Your task is to repeat all of the data exactly while excluding the pictures.

» **Stored data**:

※ ※ ※

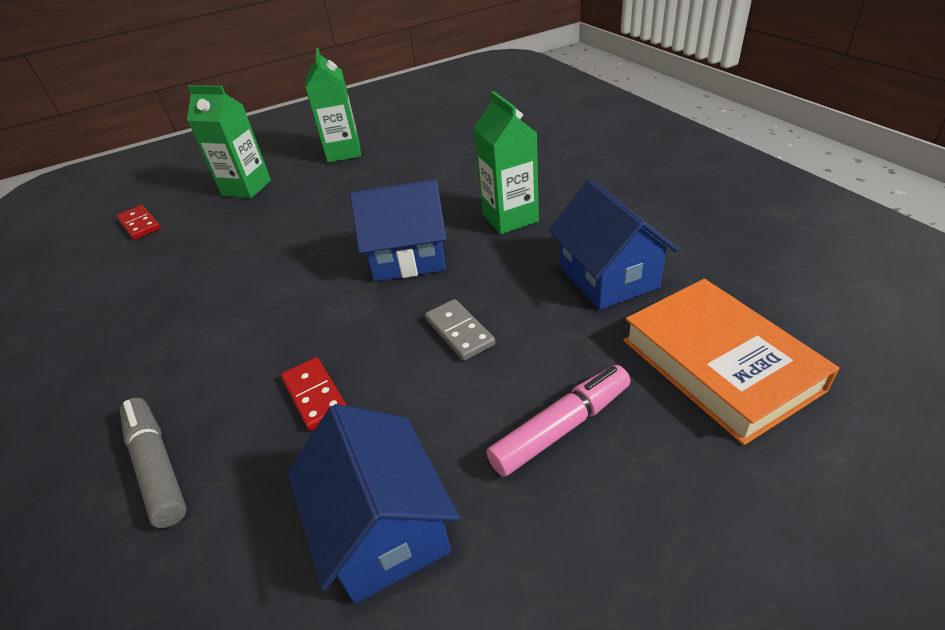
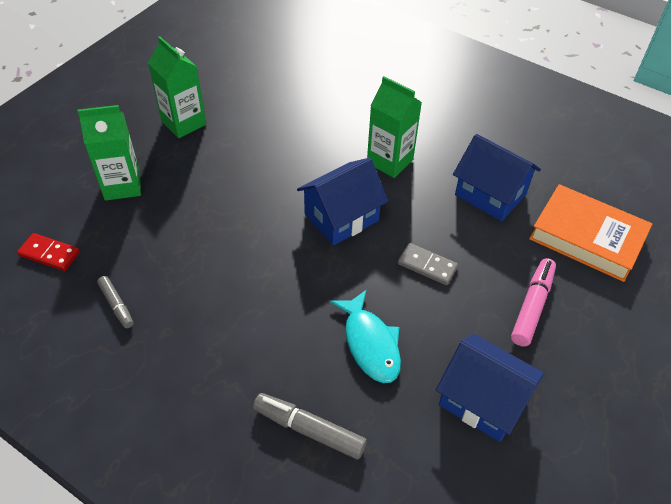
camera: 35 degrees left, 10 degrees up
(138, 277) = (116, 305): none -> grey marker
(314, 395) = (370, 343): red domino -> turquoise fish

※ ※ ※

» **Response to the task**:
camera: 35 degrees left, 10 degrees up
(138, 277) = (116, 305): none -> grey marker
(314, 395) = (370, 343): red domino -> turquoise fish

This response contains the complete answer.